Directions: Only the text should come through, so restate the listing exactly and drop its images.

Provided records:
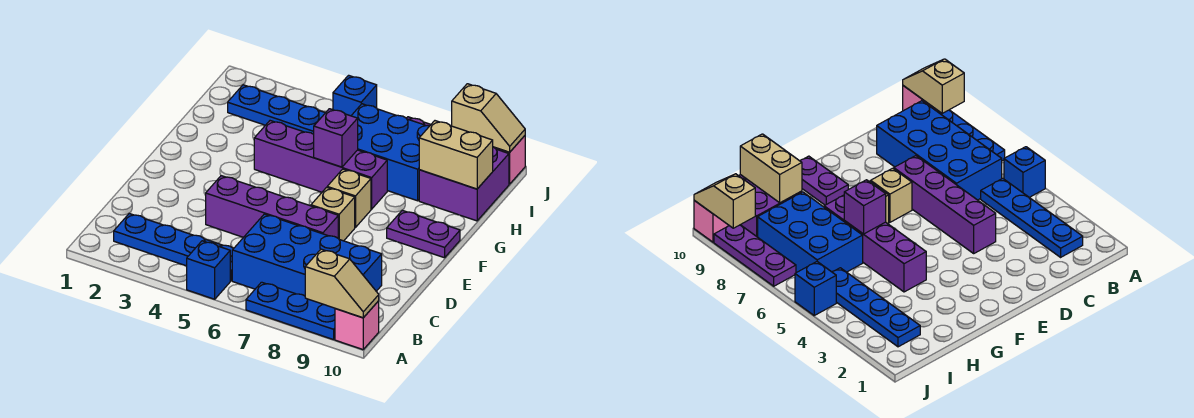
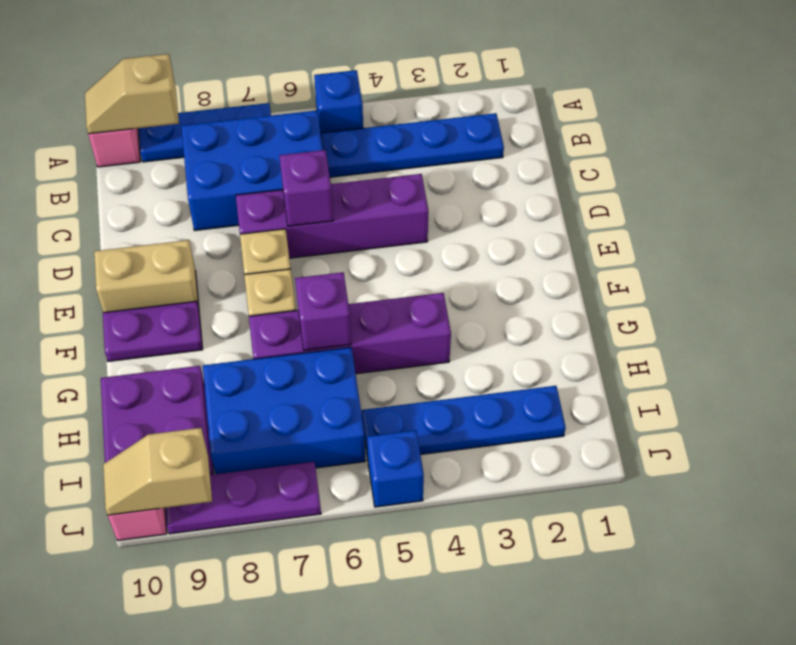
blue 2x4 brick [232,214,382,296] -> blue 2x3 brick [181,111,323,231]
none -> purple 1x1 brick [279,150,333,226]
tan 1x2 brick [419,121,493,189] -> tan 1x2 brick moved to [94,240,199,312]

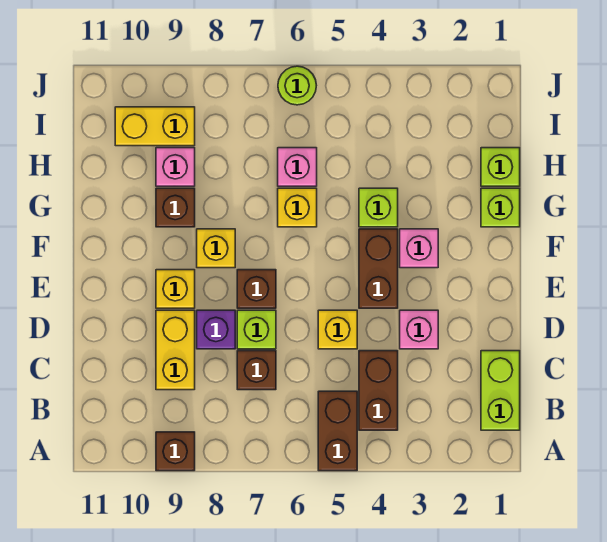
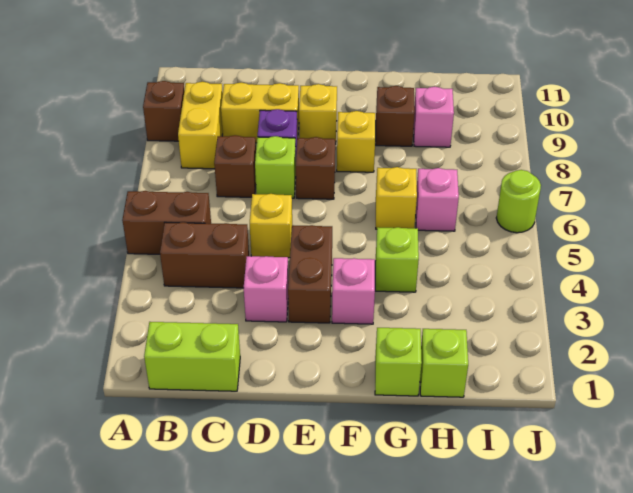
brown 1x2 brick [359,229,398,308] -> brown 1x2 brick turned to [288,225,332,323]
yellow 1x2 brick [115,107,195,146] -> yellow 1x2 brick moved to [178,82,223,169]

Response:
blue 2x4 brick [232,214,382,296] -> blue 2x3 brick [181,111,323,231]
none -> purple 1x1 brick [279,150,333,226]
tan 1x2 brick [419,121,493,189] -> tan 1x2 brick moved to [94,240,199,312]

brown 1x2 brick [359,229,398,308] -> brown 1x2 brick turned to [288,225,332,323]
yellow 1x2 brick [115,107,195,146] -> yellow 1x2 brick moved to [178,82,223,169]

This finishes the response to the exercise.